- _Work task_: Across the whole listing, return each line exactly, with no images included.

- _Recorded data_:
*** Begin section ***

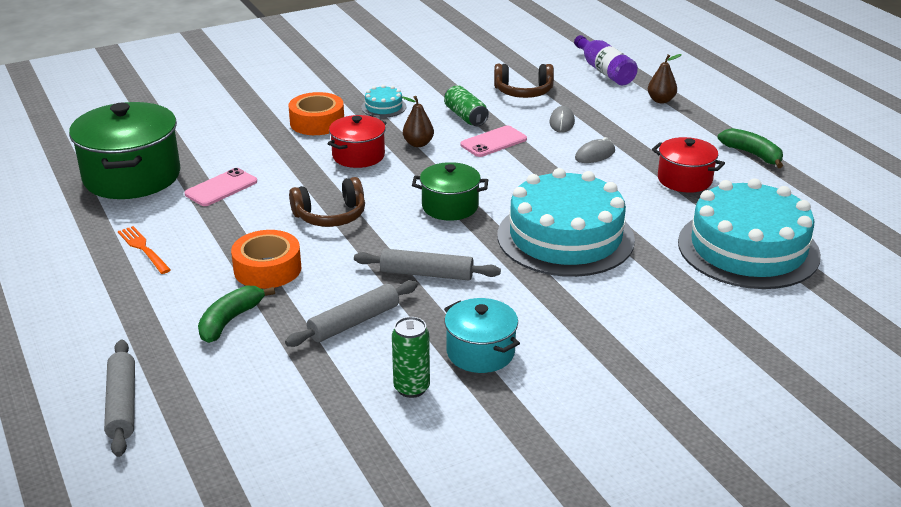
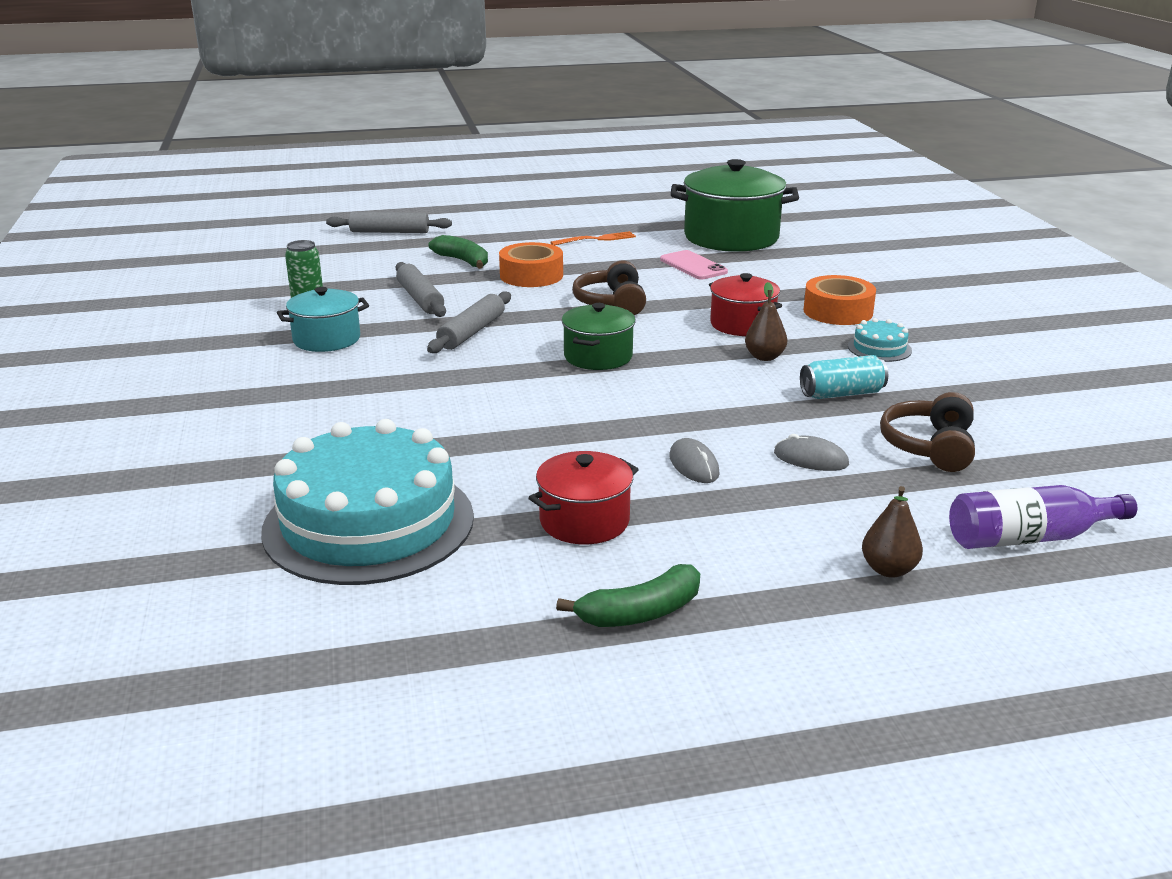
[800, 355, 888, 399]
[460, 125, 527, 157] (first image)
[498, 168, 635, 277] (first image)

*** End section ***

- _Solved problem_:
[800, 355, 888, 399]
[460, 125, 527, 157] (first image)
[498, 168, 635, 277] (first image)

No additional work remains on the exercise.